WRITTEN TASK: Everything from the line containing "black glasses: 1 -> 0" through the end of the entries should be output exactly; nothing before it is wanted.

DATASET:
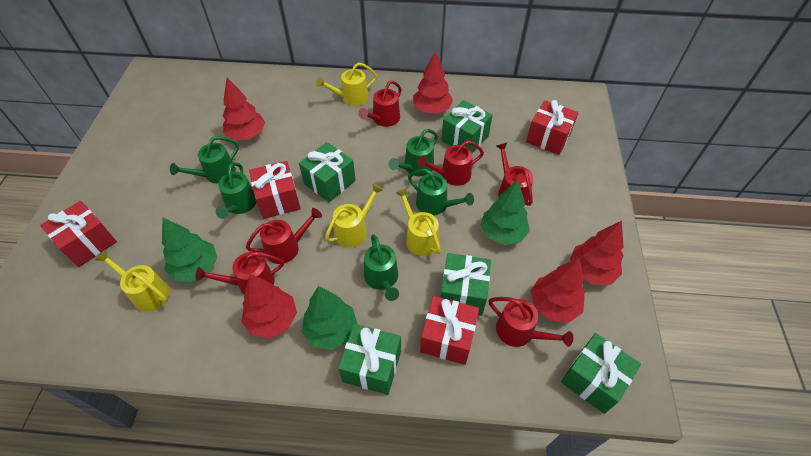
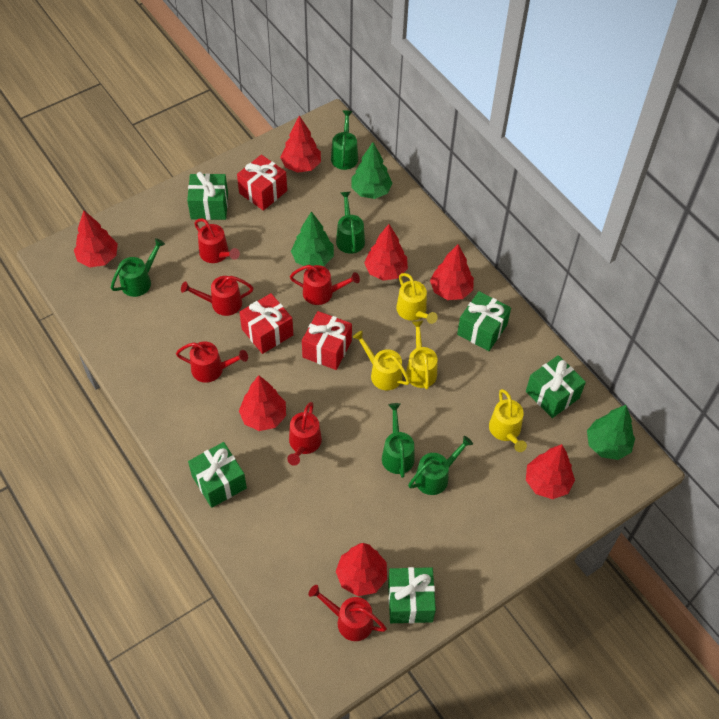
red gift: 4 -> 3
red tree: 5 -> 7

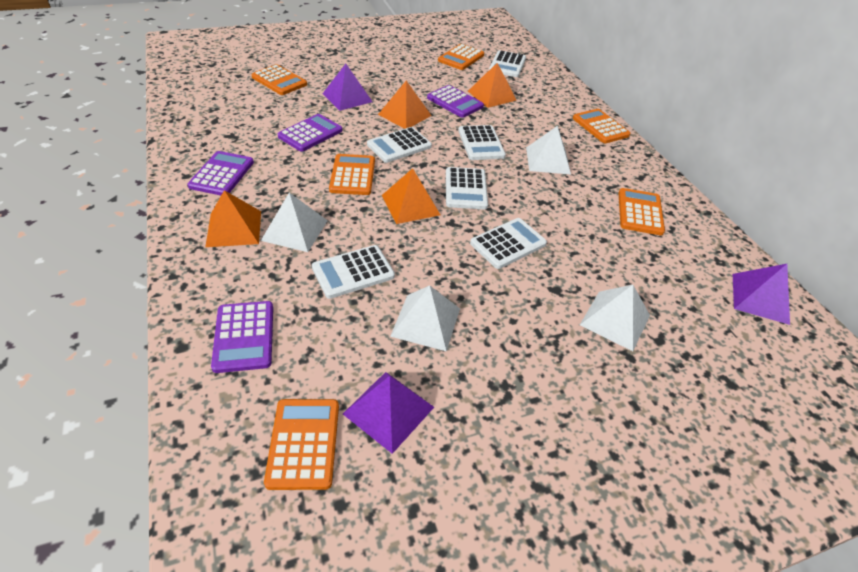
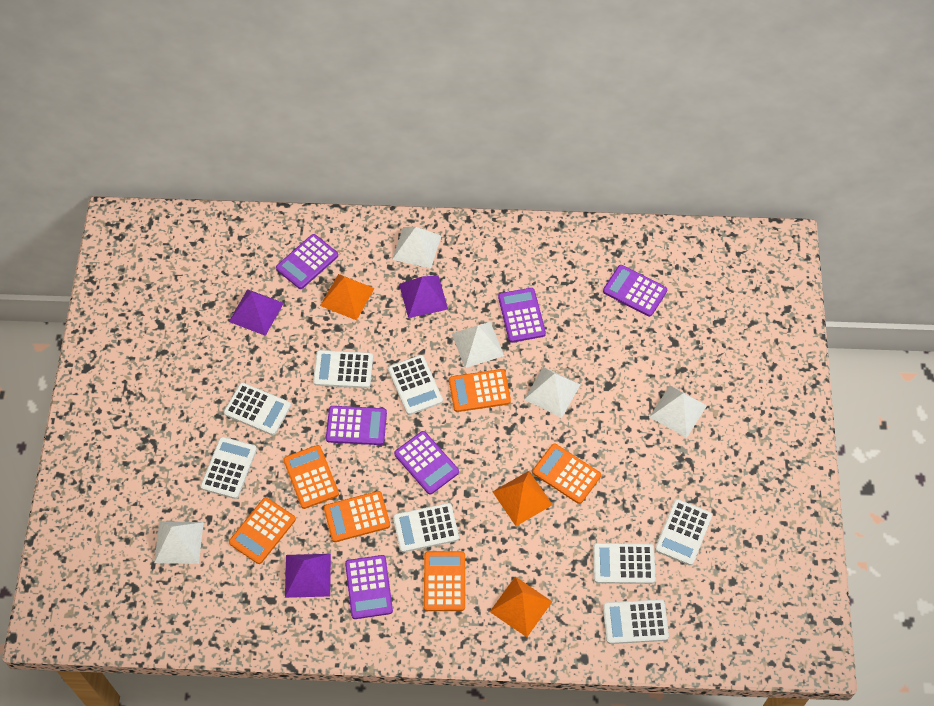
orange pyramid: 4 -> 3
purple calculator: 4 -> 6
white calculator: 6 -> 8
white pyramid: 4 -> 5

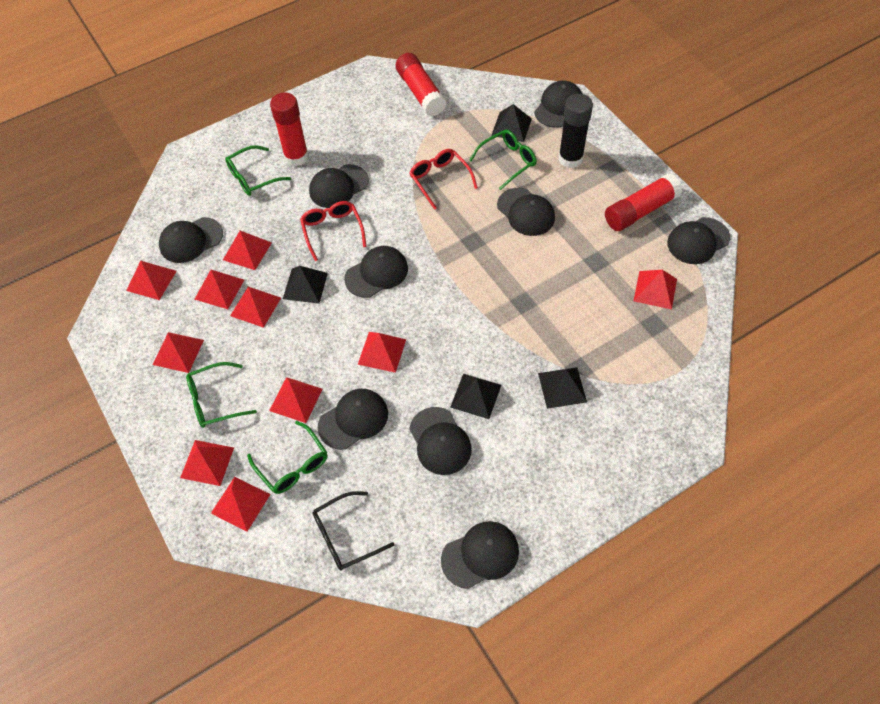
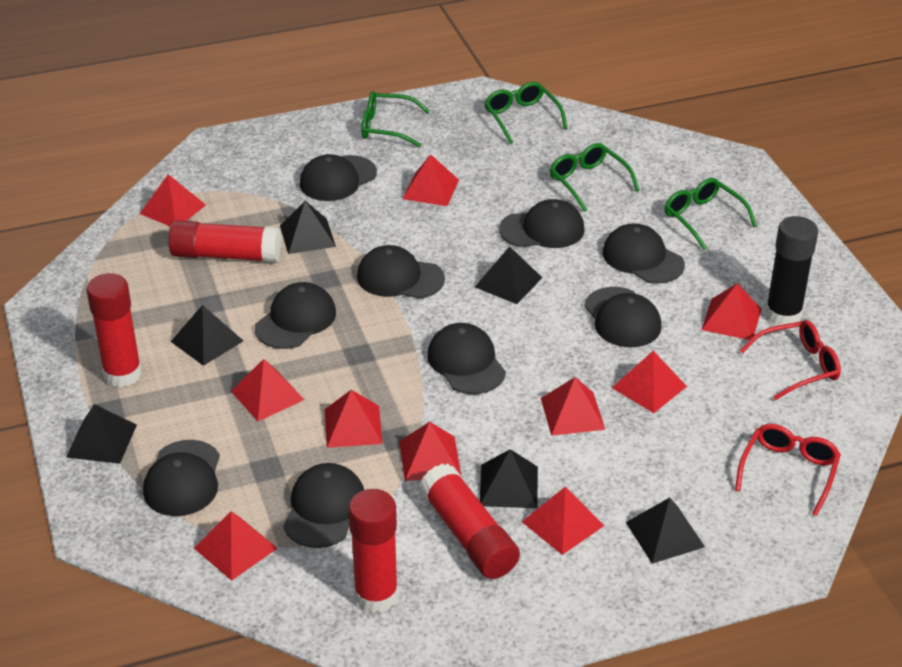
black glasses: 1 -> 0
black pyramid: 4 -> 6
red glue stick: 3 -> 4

YOUR SOLUTION:
black glasses: 1 -> 0
black pyramid: 4 -> 6
red glue stick: 3 -> 4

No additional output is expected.